WHAT TO WORK ON → Within the records, which lines hold the string "minus"? Report each one by copying it.

RECORDS TO USE →
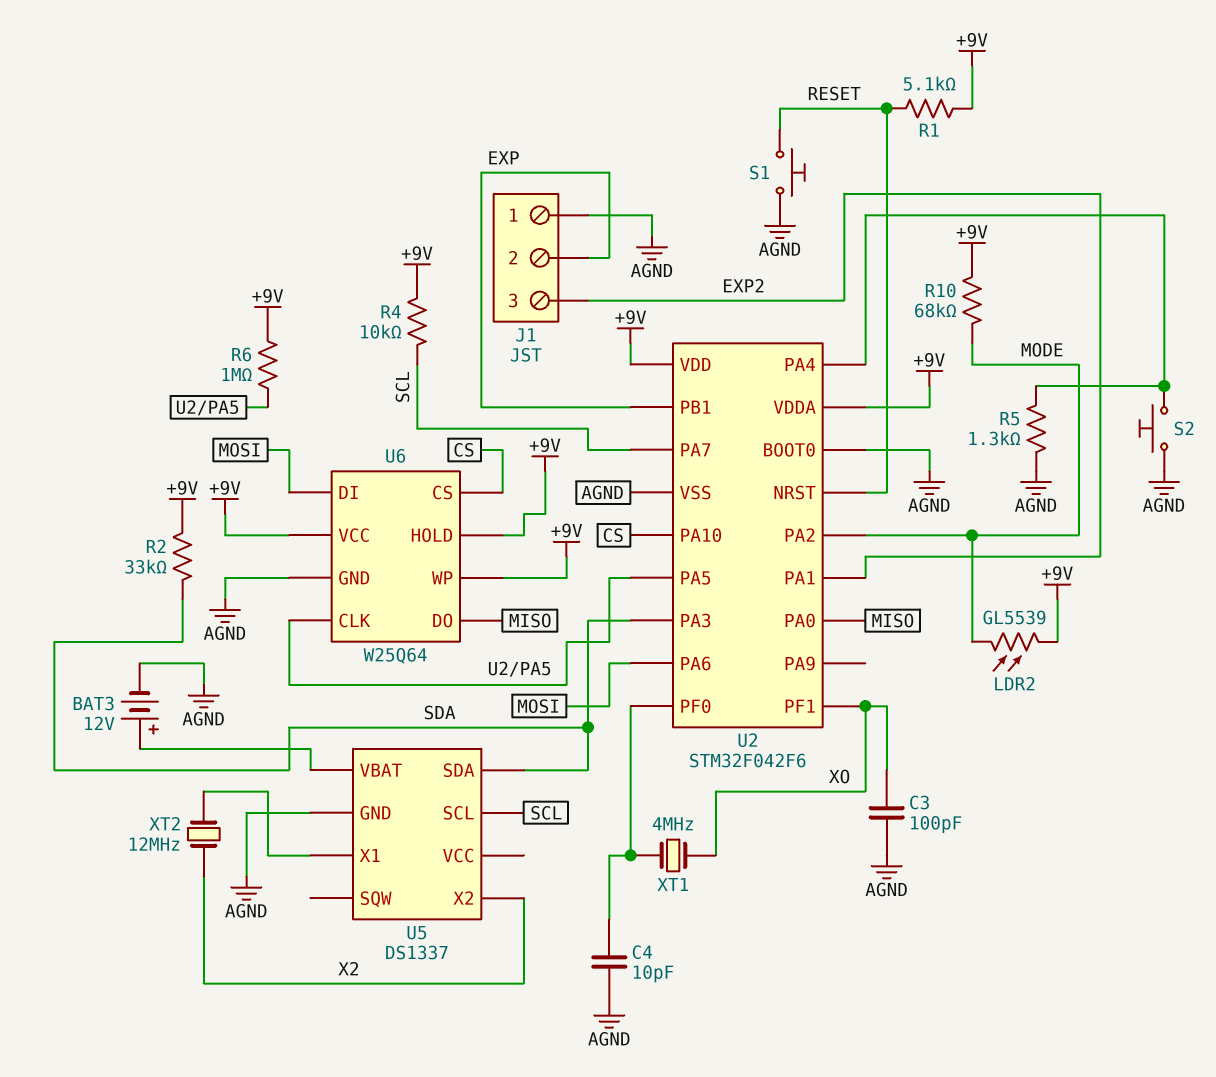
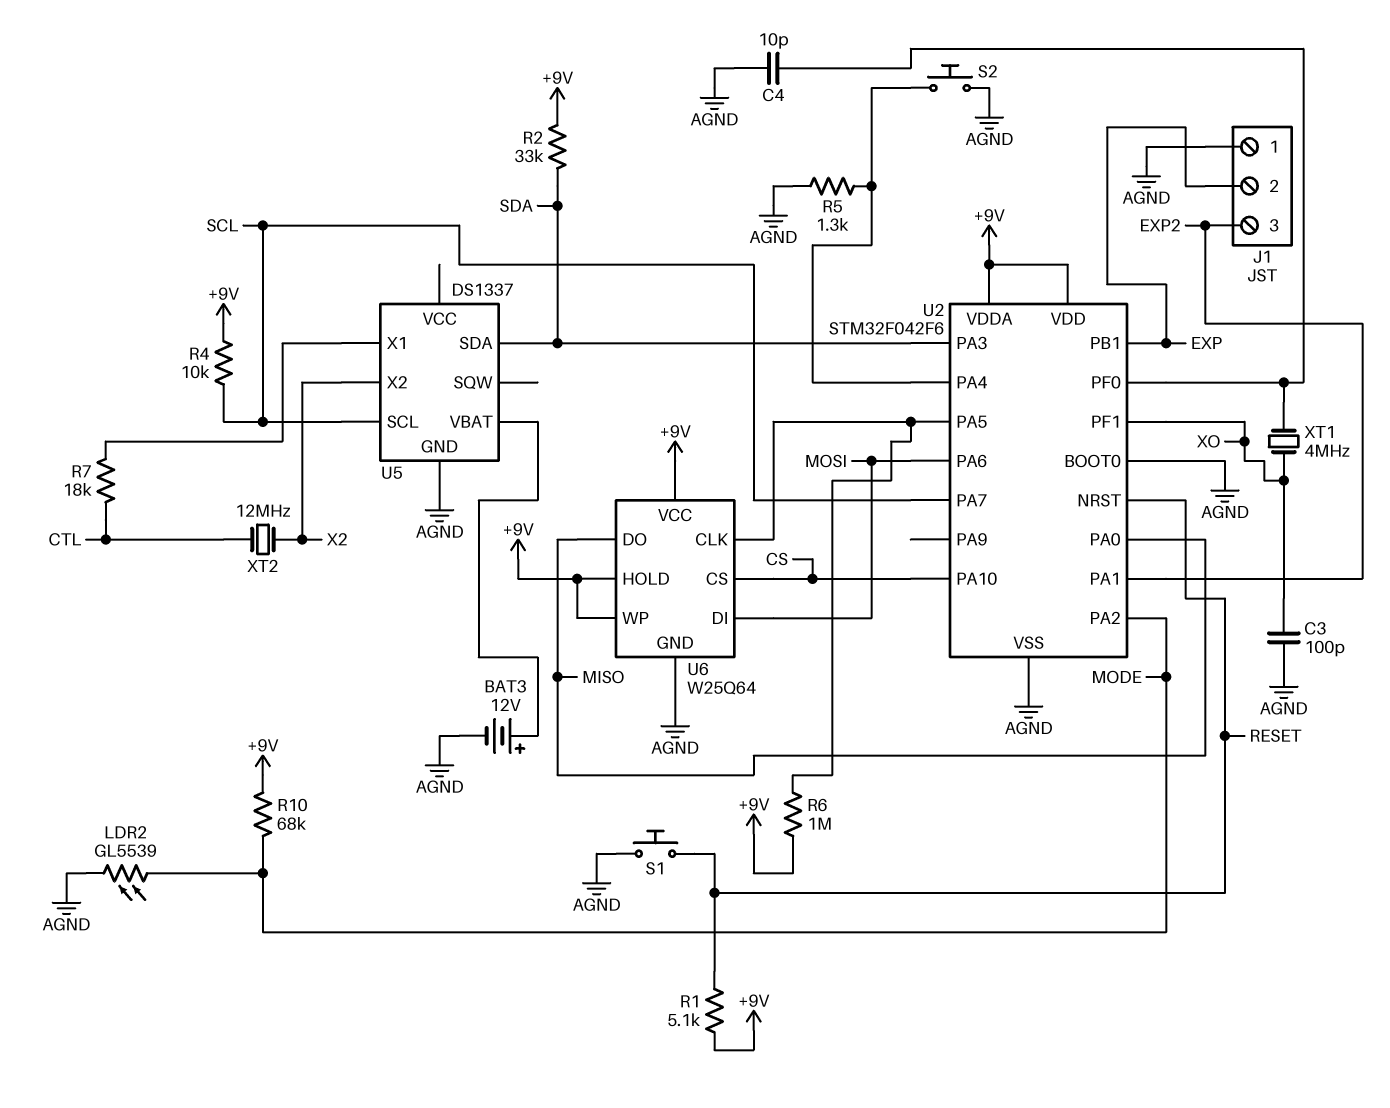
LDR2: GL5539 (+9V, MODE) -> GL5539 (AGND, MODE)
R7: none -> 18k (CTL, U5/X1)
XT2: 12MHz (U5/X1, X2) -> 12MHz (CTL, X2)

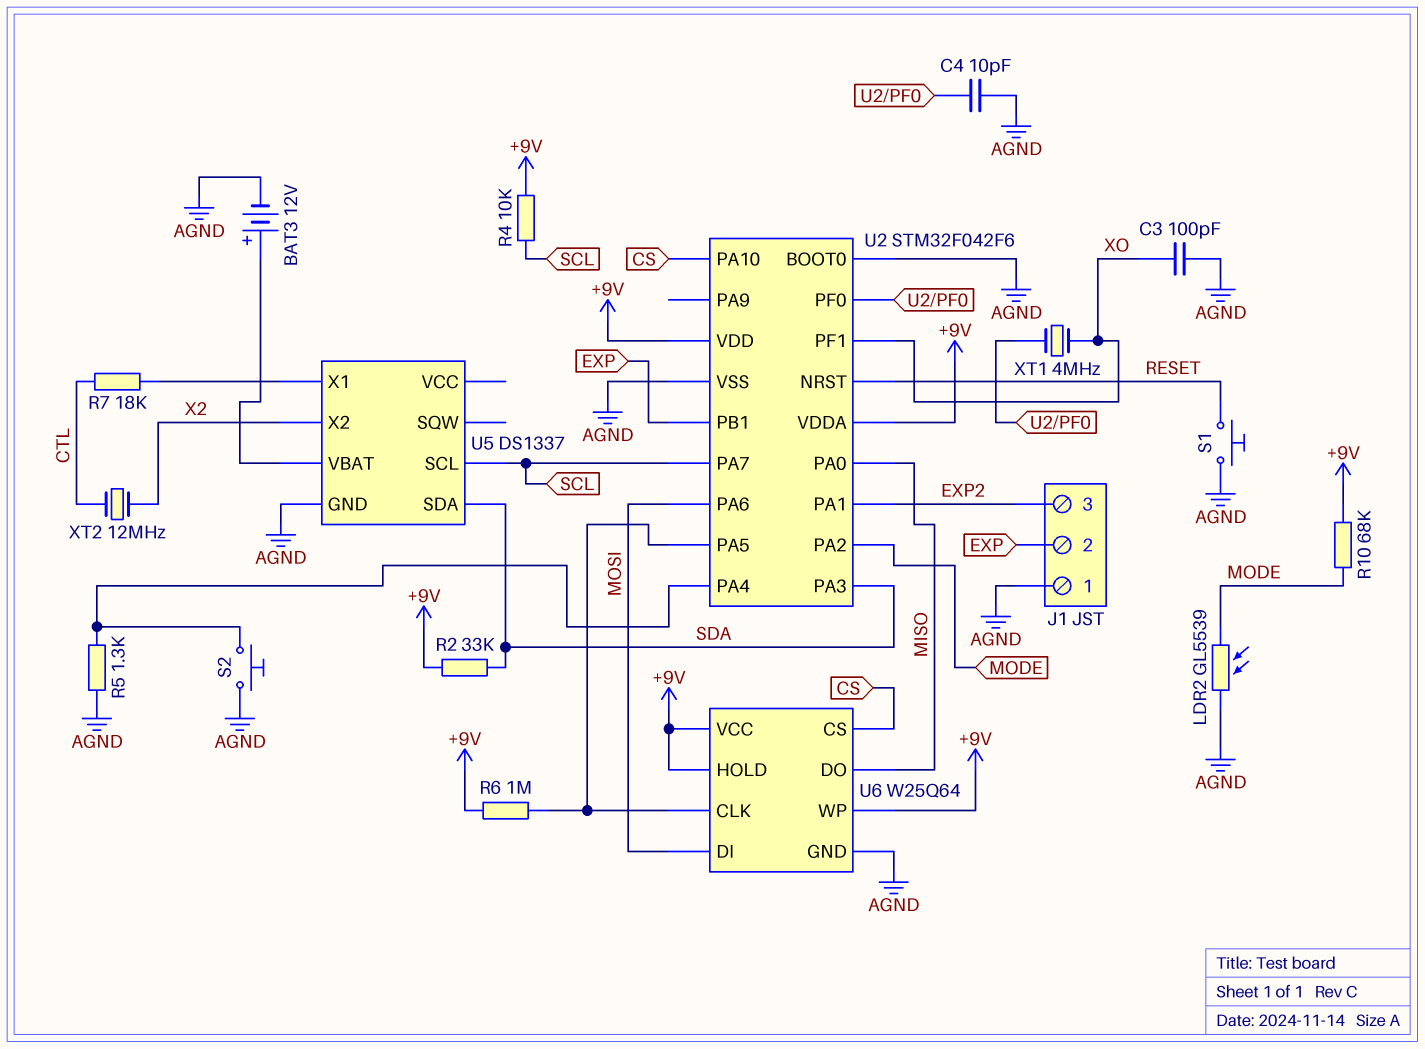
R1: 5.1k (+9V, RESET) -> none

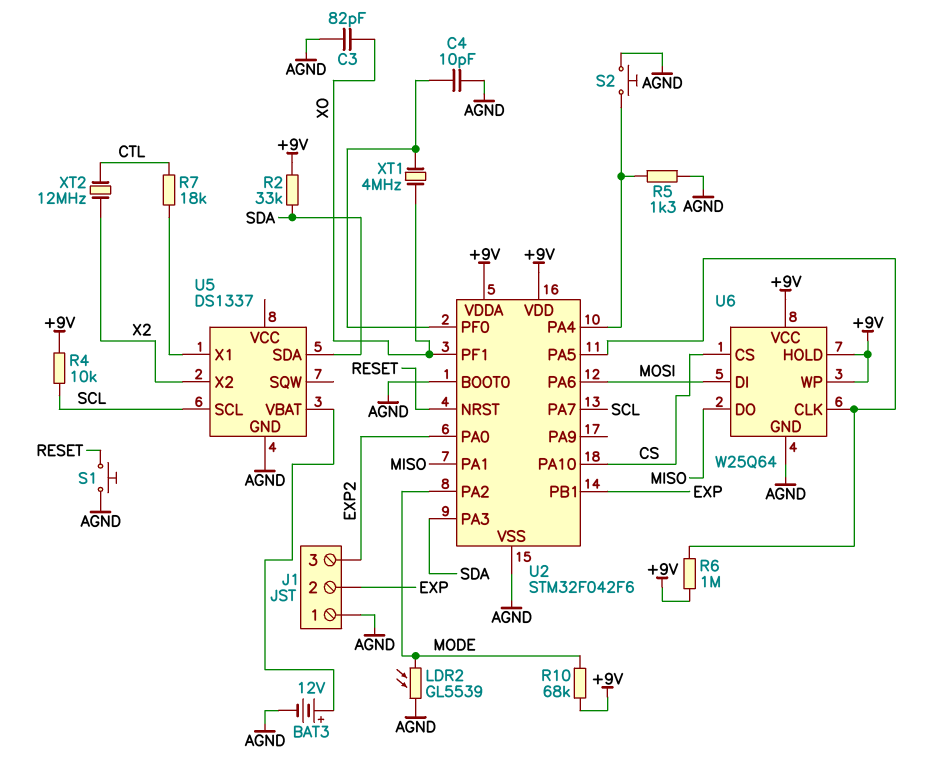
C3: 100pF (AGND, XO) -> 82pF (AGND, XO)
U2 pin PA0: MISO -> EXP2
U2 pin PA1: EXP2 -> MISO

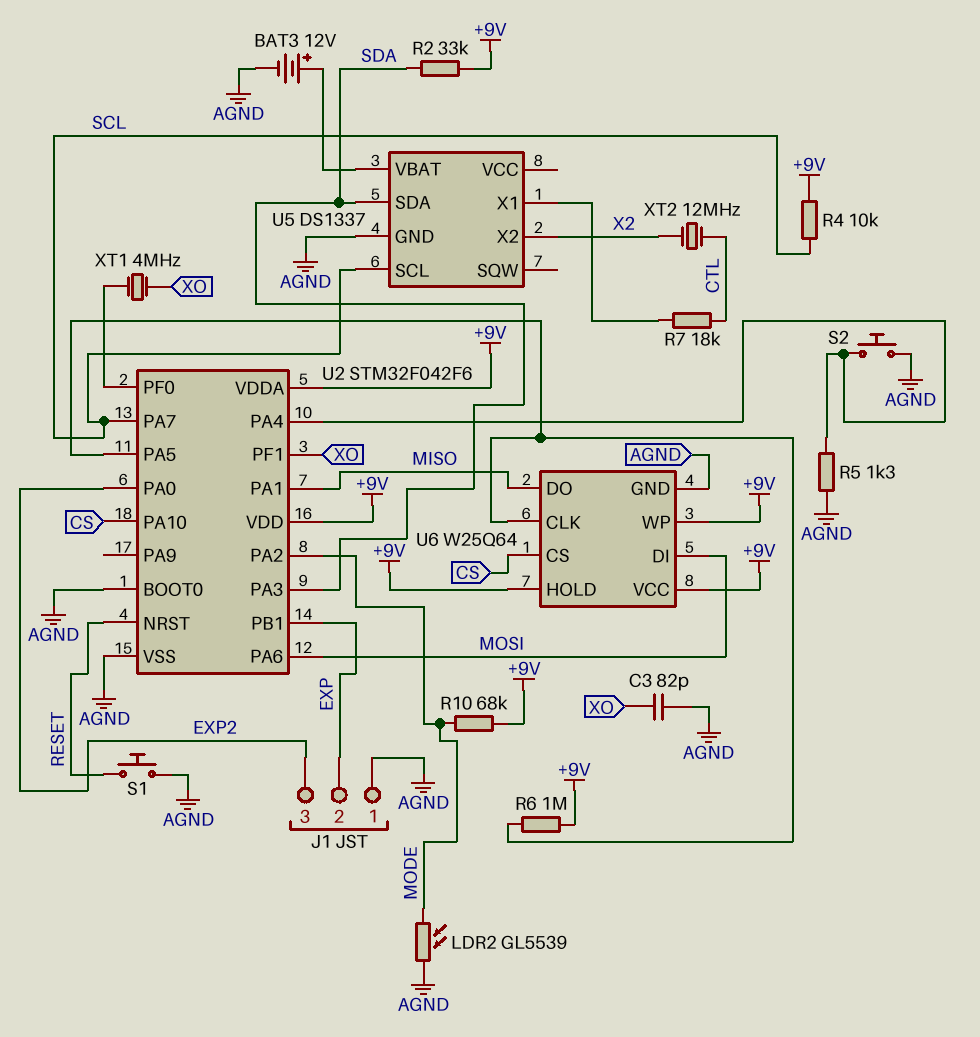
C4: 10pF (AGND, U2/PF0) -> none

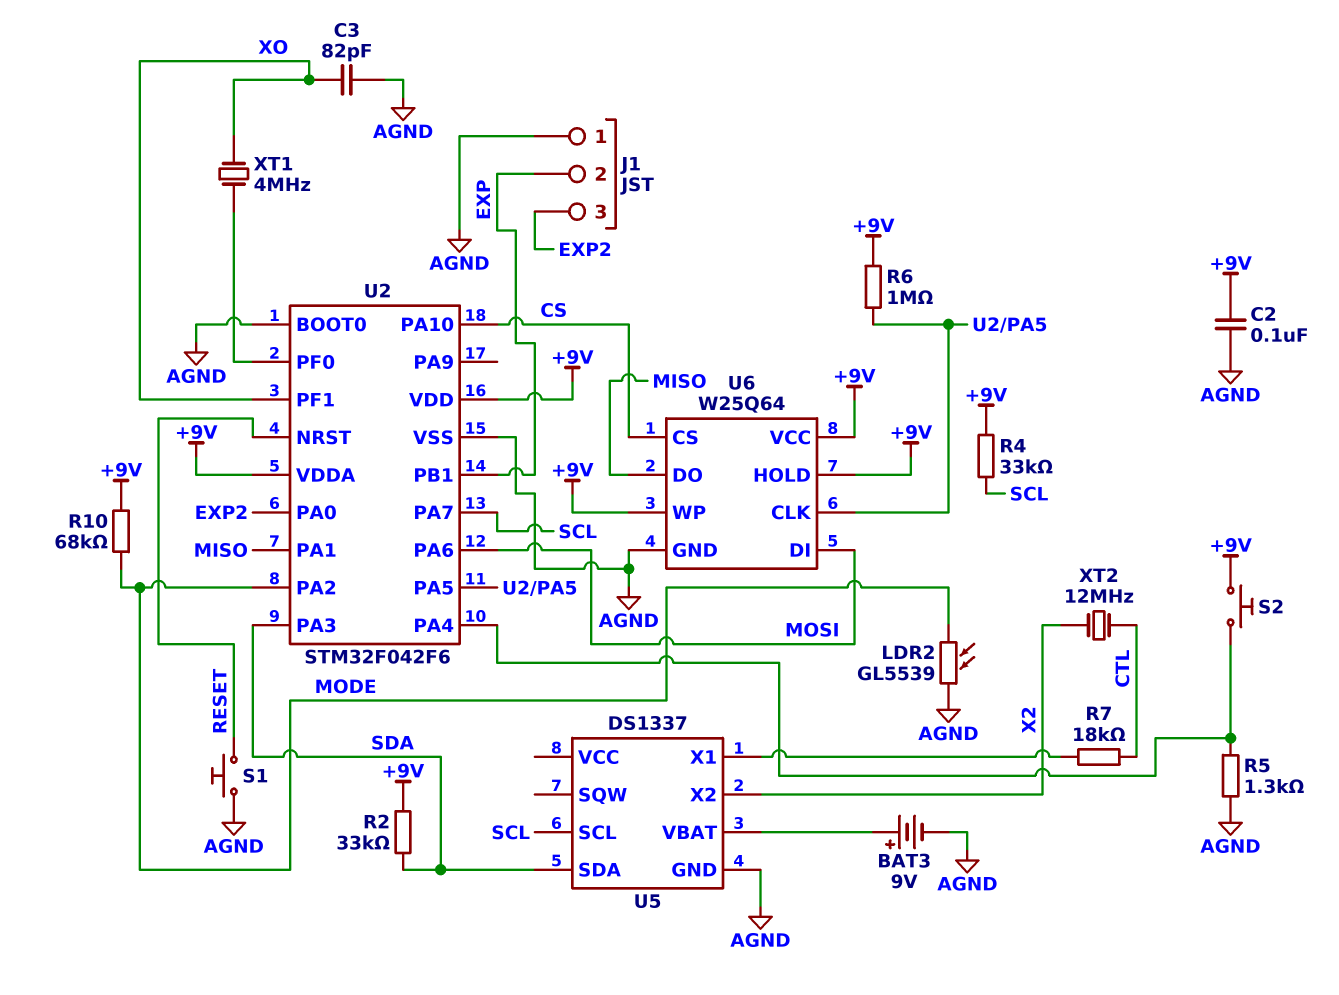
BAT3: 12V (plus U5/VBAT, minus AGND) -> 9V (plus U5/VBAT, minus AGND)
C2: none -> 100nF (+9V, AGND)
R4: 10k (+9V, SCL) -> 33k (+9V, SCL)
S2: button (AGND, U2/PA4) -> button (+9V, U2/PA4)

...

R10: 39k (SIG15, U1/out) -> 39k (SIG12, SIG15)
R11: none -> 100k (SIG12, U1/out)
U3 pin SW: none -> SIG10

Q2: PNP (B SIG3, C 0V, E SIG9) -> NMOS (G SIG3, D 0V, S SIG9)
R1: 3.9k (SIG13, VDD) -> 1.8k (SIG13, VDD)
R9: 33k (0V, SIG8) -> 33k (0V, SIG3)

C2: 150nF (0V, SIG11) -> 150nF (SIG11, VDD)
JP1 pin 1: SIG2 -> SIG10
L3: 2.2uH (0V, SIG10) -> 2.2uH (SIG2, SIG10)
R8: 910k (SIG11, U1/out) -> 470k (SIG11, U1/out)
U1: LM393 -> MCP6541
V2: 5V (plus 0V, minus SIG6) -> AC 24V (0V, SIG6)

ANSWER TO THIS TASK →
BAT3: 12V (plus U5/VBAT, minus AGND) -> 9V (plus U5/VBAT, minus AGND)
V2: 5V (plus 0V, minus SIG6) -> AC 24V (0V, SIG6)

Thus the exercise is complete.